(Image change detection data)
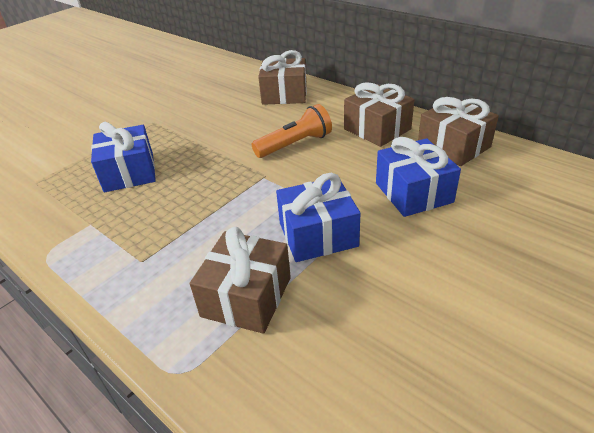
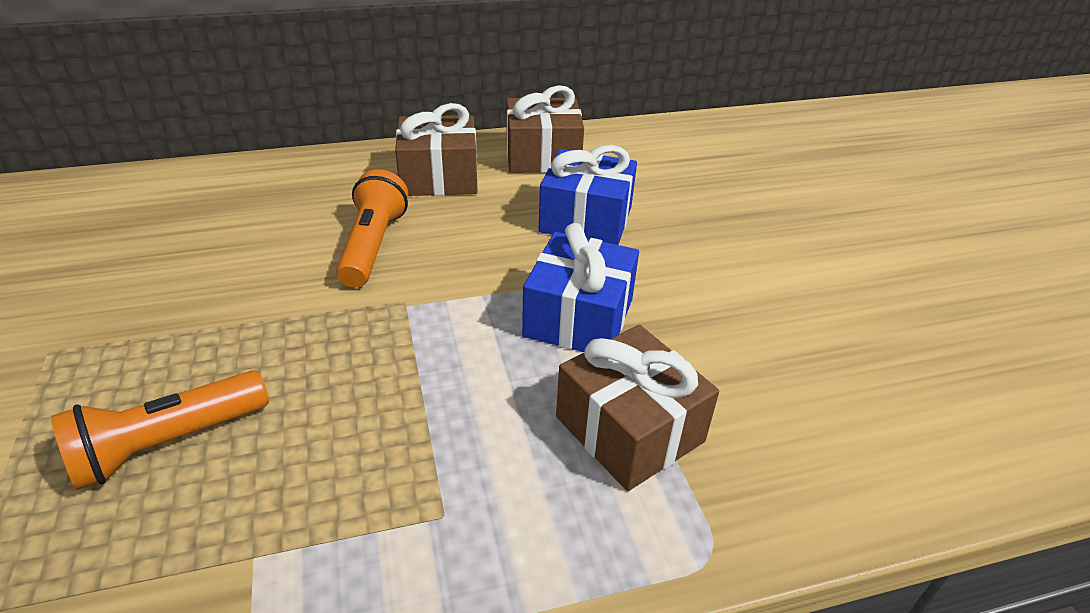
camera: 60 degrees left, 0 degrees up
blue gift [91,122,156,192] -> orange flashlight [51,370,269,490]
brown gift [258,50,307,105] -> none

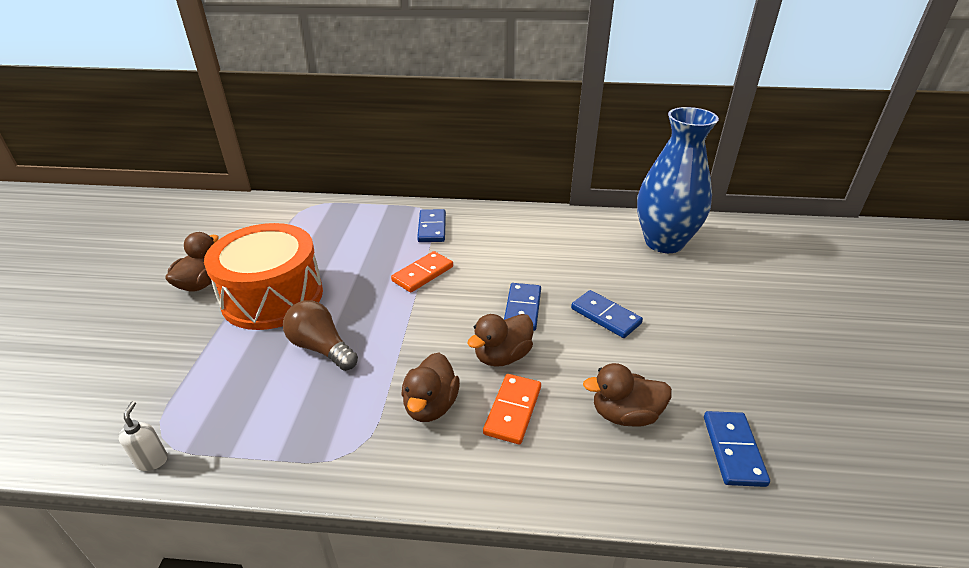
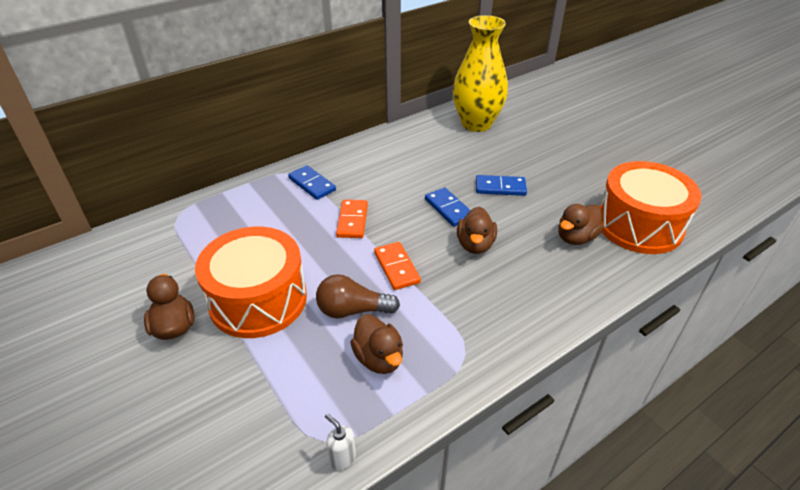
camera: 40 degrees left, 5 degrees up
brown duck [401,352,460,422] -> brown duck moved to [350,314,403,374]
orange domino [483,374,541,444] -> orange domino moved to [374,242,421,290]
blue vase [637,107,719,253] -> yellow vase [453,15,508,132]
blue domino [704,411,770,487] -> orange drum [599,161,702,254]

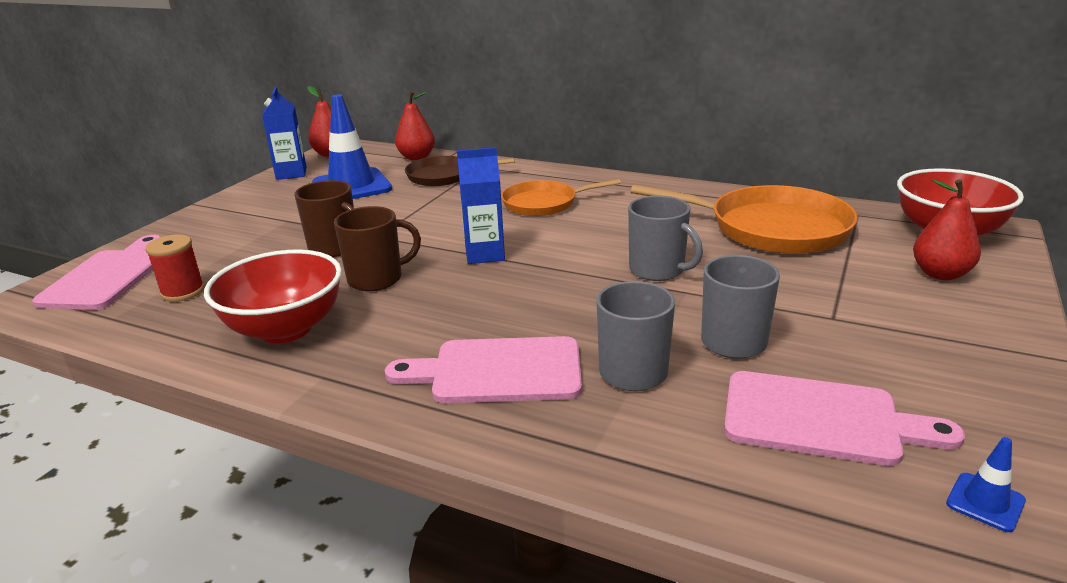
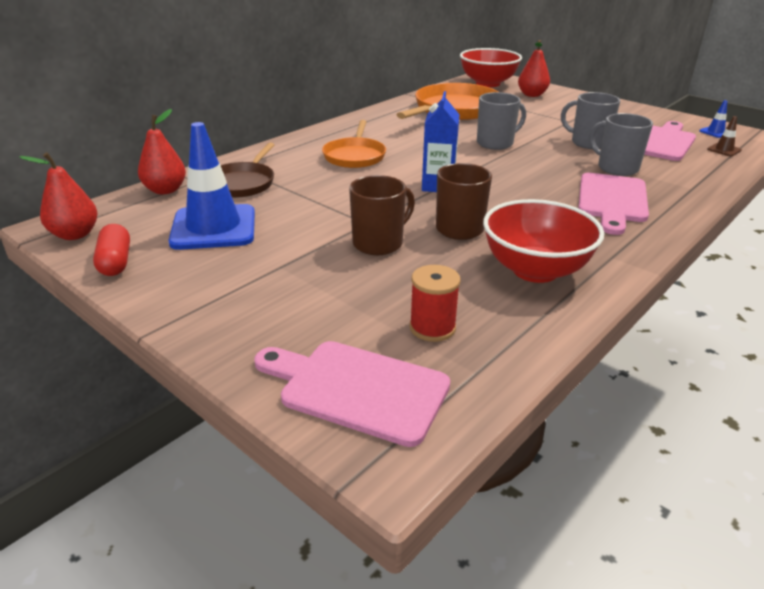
camera: 75 degrees left, 5 degrees up
blue carton [262,87,307,180] -> red capsule [93,224,130,276]
none -> brown traffic cone [707,116,742,156]

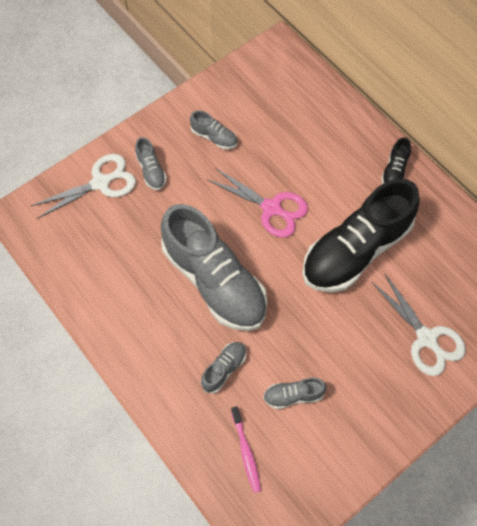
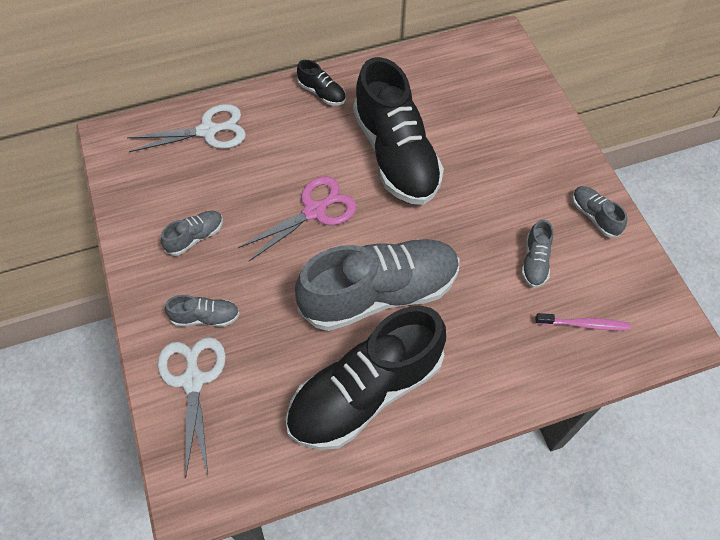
camera: 70 degrees left, 5 degrees down
grey shoe [201,342,246,393] -> grey shoe moved to [572,186,627,238]
white scissors [372,273,466,376] -> white scissors moved to [127,104,246,152]
none -> black shoe [286,306,446,450]

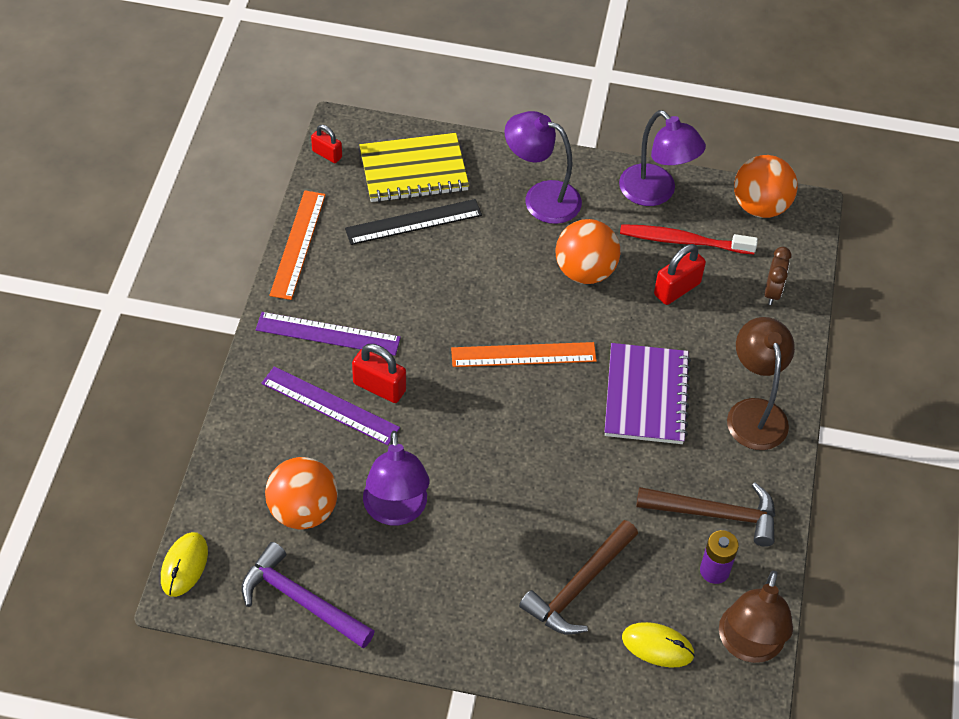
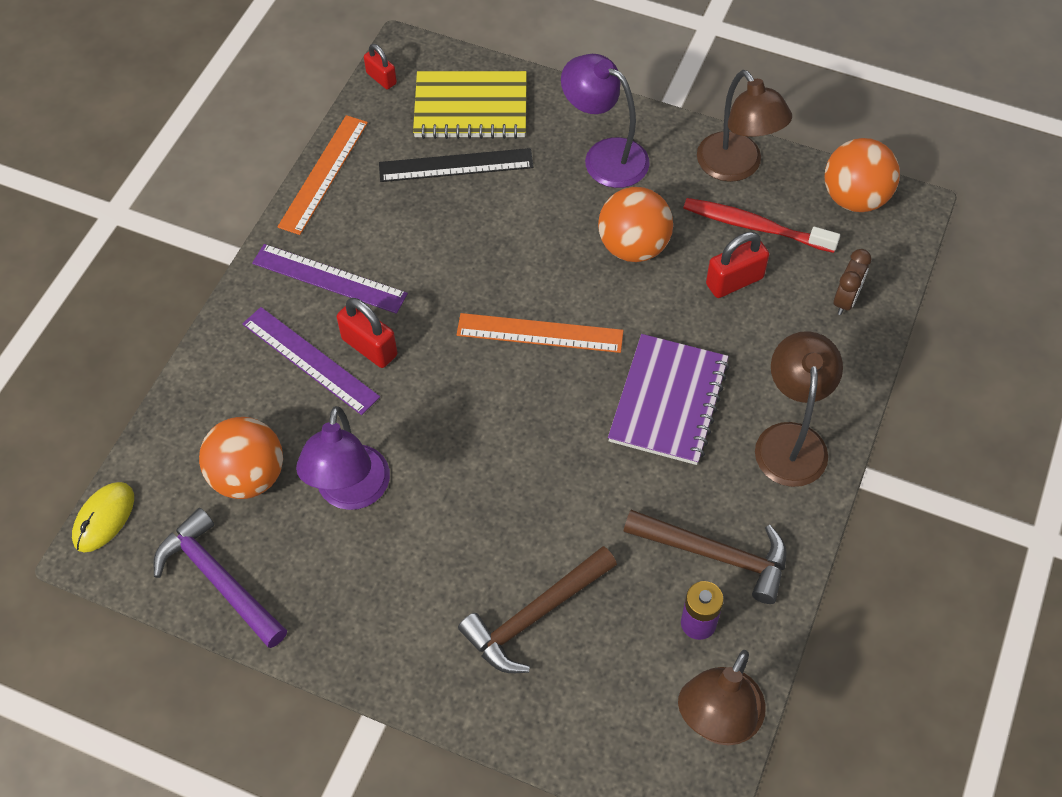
camera: 15 degrees right, 5 degrees up
purple lamp [619,110,706,206] -> brown lamp [697,70,792,182]
yellow mouse [622,622,695,668] -> none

## What is expected
An exact copy is needed of the stretch above that opens with the line containing "camera: 75 degrees left, 5 degrees up" and closes with the line containing "grey shoe [201,342,246,393]"; the pictures are not part of it.

## Answer to this exercise
camera: 75 degrees left, 5 degrees up
blue carton [262,87,307,180] -> red capsule [93,224,130,276]
none -> brown traffic cone [707,116,742,156]

camera: 70 degrees left, 5 degrees down
grey shoe [201,342,246,393] -> grey shoe moved to [572,186,627,238]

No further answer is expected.